- _RECORDED INFORMATION_:
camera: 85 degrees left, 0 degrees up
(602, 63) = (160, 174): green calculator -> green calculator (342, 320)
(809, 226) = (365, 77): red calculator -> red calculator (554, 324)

- _WORK REQUEST_:
Please copy out the data above exactly.

- _RESULT OF THIS EXERCISE_:
camera: 85 degrees left, 0 degrees up
(602, 63) = (160, 174): green calculator -> green calculator (342, 320)
(809, 226) = (365, 77): red calculator -> red calculator (554, 324)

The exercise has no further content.